YOUR INSTRUCTIONS. Look for the line that has "pink calculator: 6 -> 5" in the material below; please repeat it and every line after it, exactly, up to and including the line that has "yellow mouse: 2 -> 4", and nothing else.

GIVEN DATA.
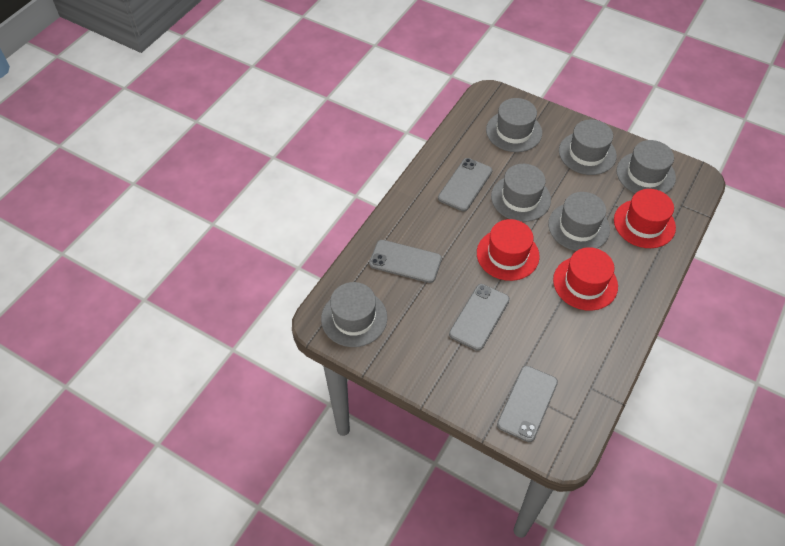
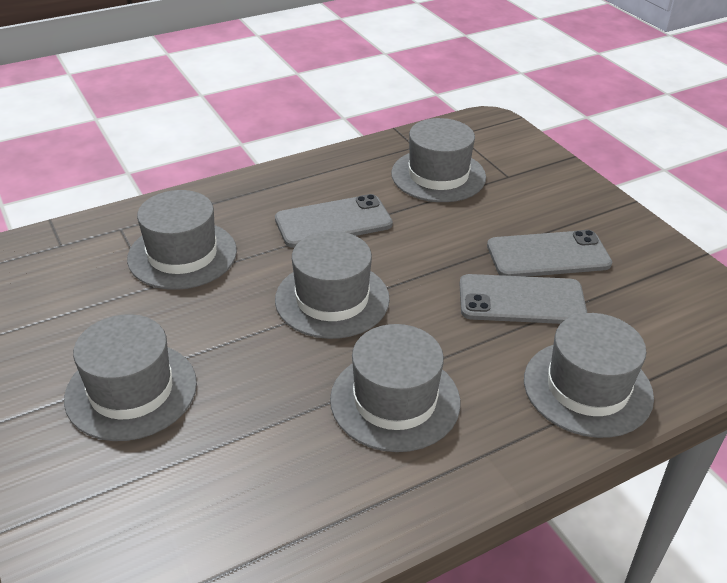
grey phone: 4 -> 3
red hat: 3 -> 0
==
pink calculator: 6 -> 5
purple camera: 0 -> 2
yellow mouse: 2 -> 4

ANSWER SECTION.
pink calculator: 6 -> 5
purple camera: 0 -> 2
yellow mouse: 2 -> 4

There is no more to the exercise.